═════ Material for this task
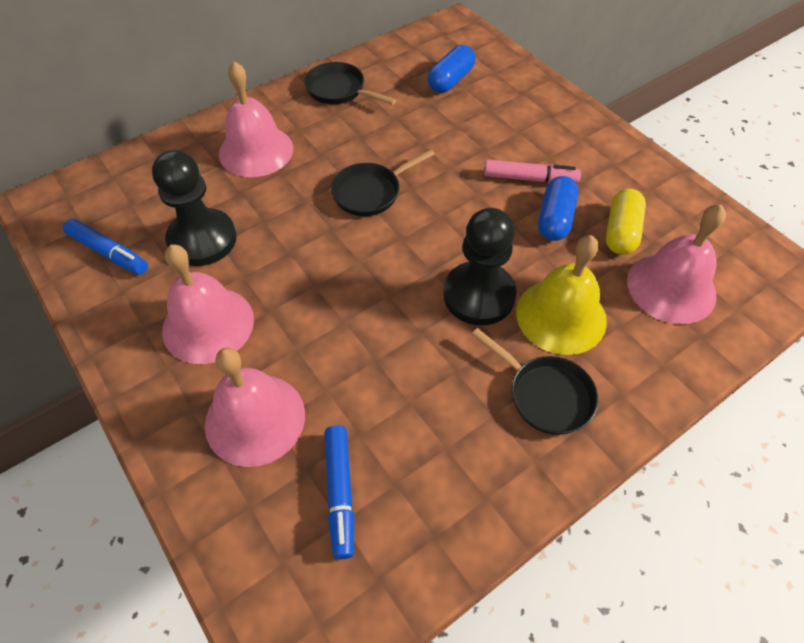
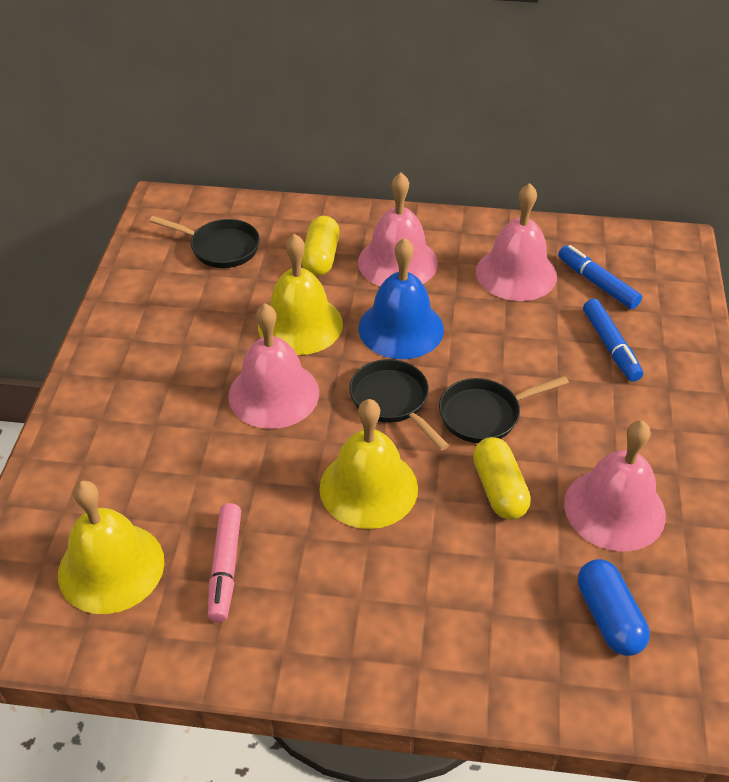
black pawn: 2 -> 0
blue bell: 0 -> 1
blue capsule: 2 -> 1
yellow bell: 1 -> 3
yellow capsule: 1 -> 2

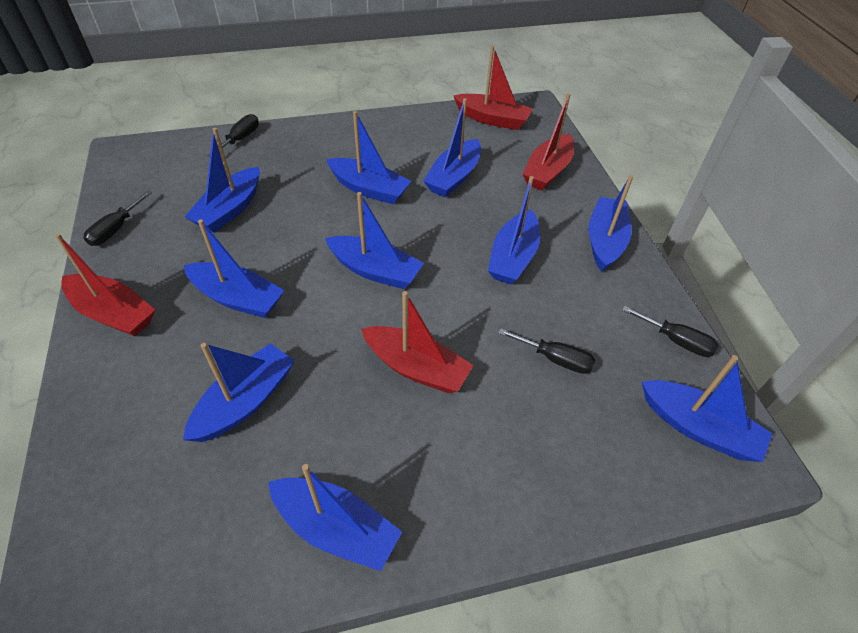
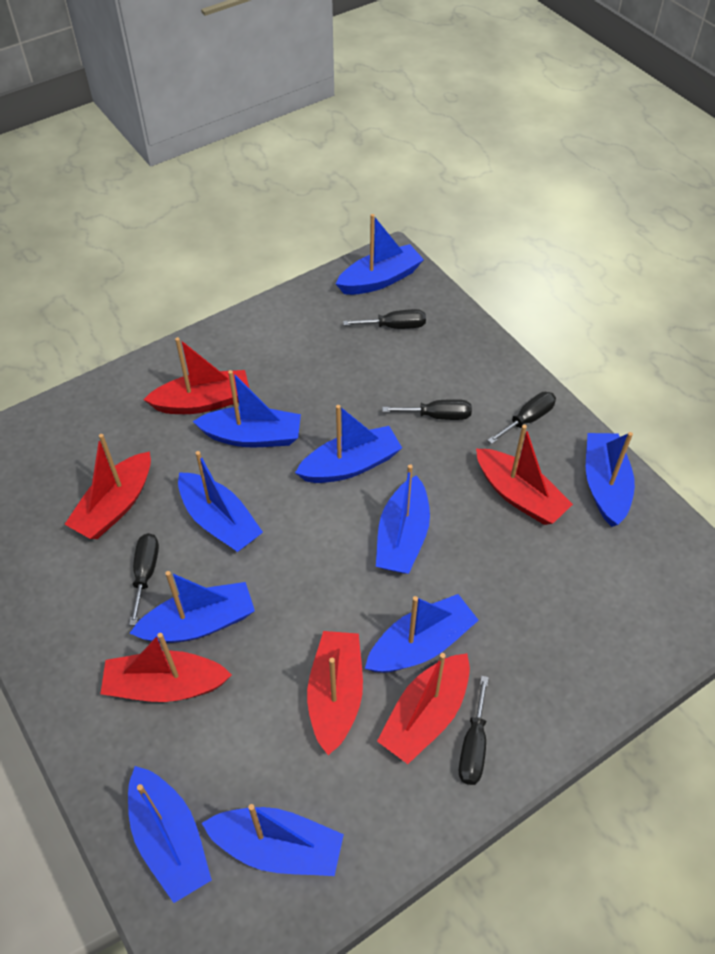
black screwdriver: 4 -> 5
red boat: 4 -> 6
══════════
Try it: Give the records back verbatim, pictures excluded.

Exercise answer:
black pawn: 2 -> 0
blue bell: 0 -> 1
blue capsule: 2 -> 1
yellow bell: 1 -> 3
yellow capsule: 1 -> 2

black screwdriver: 4 -> 5
red boat: 4 -> 6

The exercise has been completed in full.